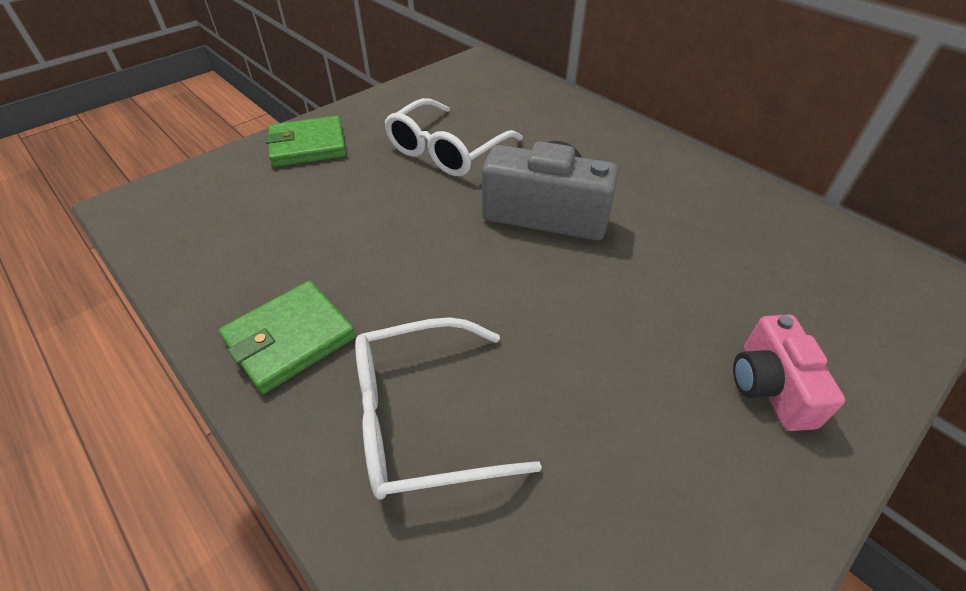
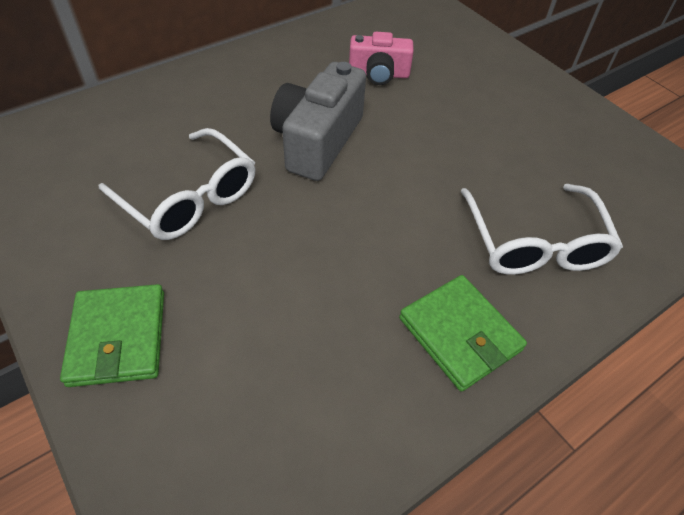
camera: 85 degrees left, 5 degrees up
(770, 387) = (498, 80): pink camera -> pink camera (379, 74)

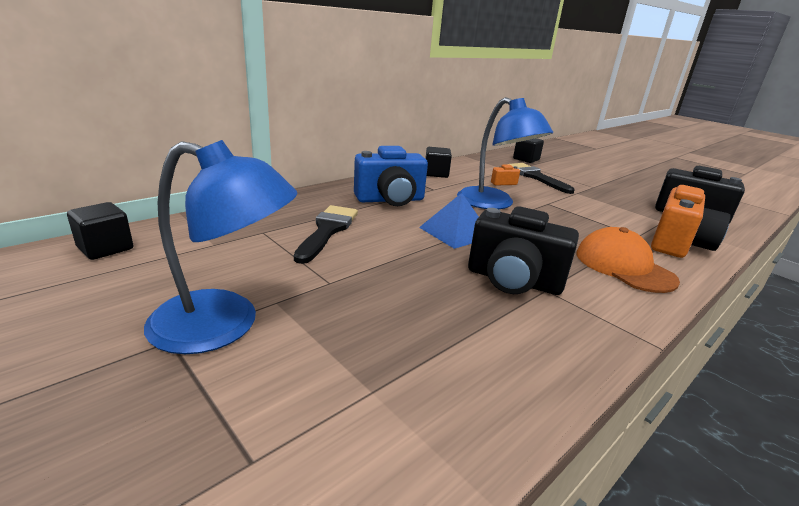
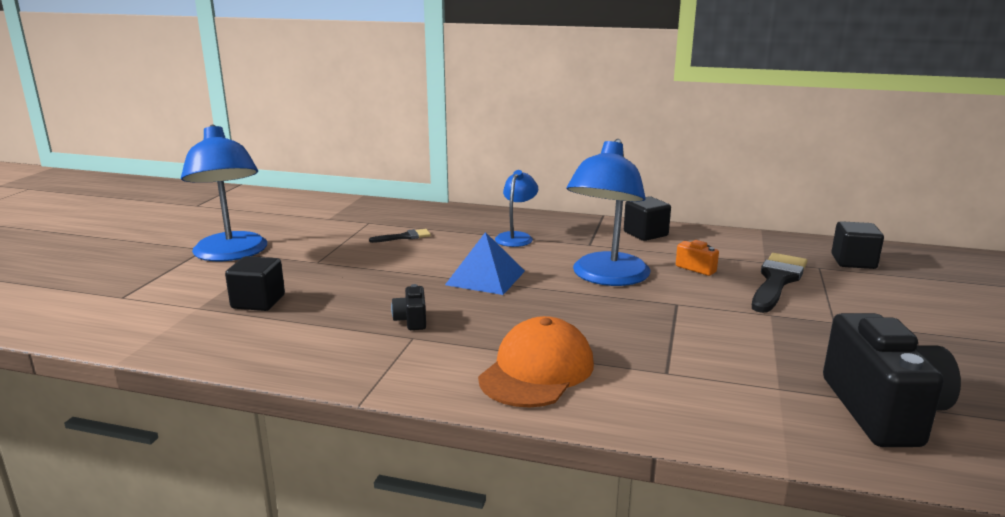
camera: 60 degrees right, 5 degrees down
(105, 248) = (286, 201): black cube -> black cube (258, 302)
(327, 230) = (404, 237): black brush -> black brush, size x0.51
(390, 200) = (516, 237): blue camera -> blue lamp
(513, 281) = (411, 320): black camera -> black camera, size x0.44
(678, 244) = (689, 404): orange camera -> none

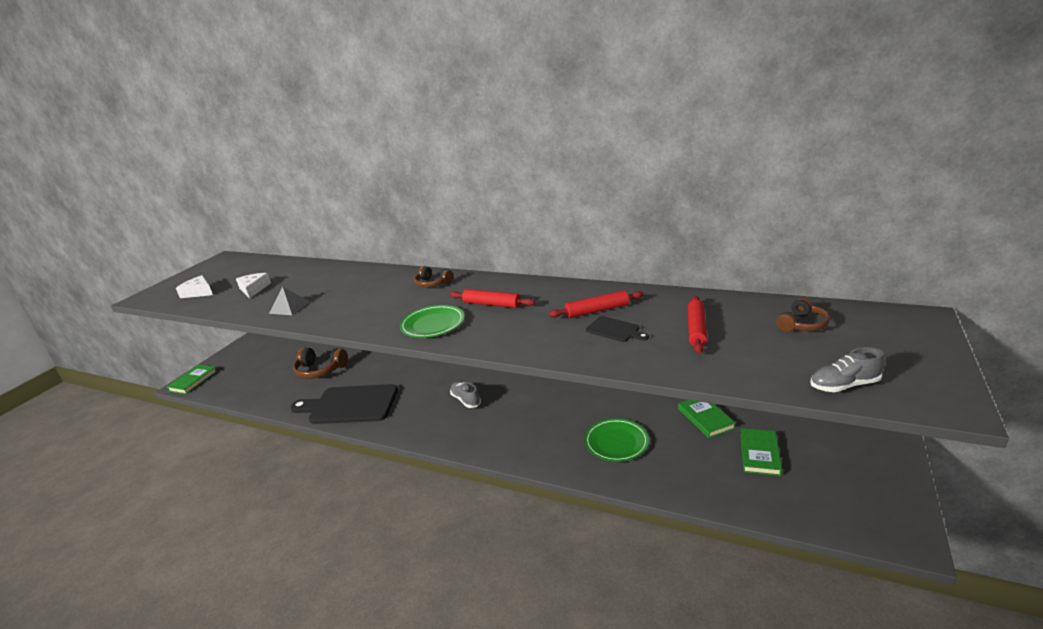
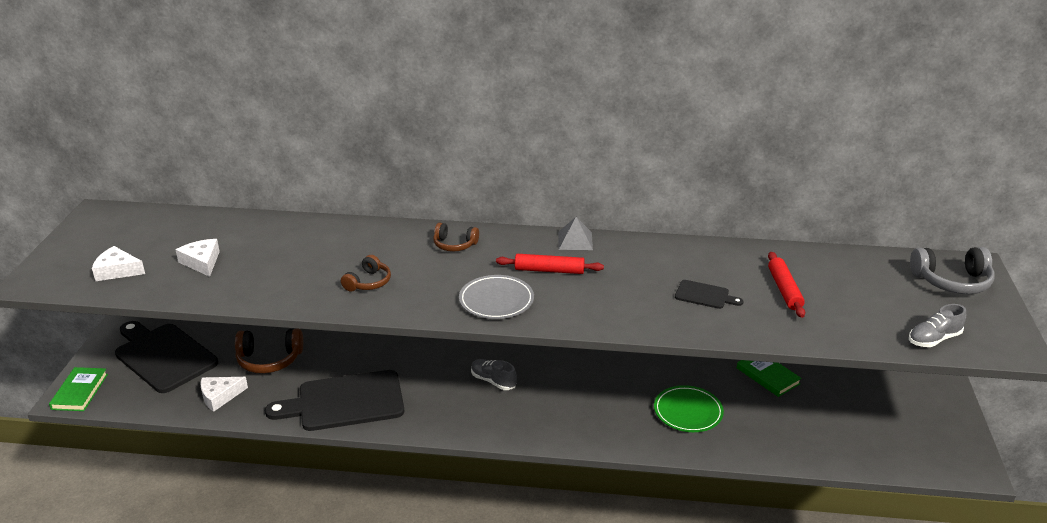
camera: 20 degrees left, 5 degrees up
(258, 362) = (164, 356): none -> black cutting board
(272, 392) = (220, 396): none -> white cheese
(289, 307) = (284, 287): grey pyramid -> grey pyramid (575, 240)
(433, 324) = (496, 300): green plate -> grey plate
(597, 310) = (673, 273): red rolling pin -> none
(759, 454) = (831, 407): green book -> none
(802, 325) = (878, 279): brown headphones -> brown headphones (368, 282)
(887, 331) = (952, 281): none -> grey headphones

Goal of the exercise >> Where a line of the records holds the word "grey", copy that line.

Response >>
(289, 307) = (284, 287): grey pyramid -> grey pyramid (575, 240)
(433, 324) = (496, 300): green plate -> grey plate
(887, 331) = (952, 281): none -> grey headphones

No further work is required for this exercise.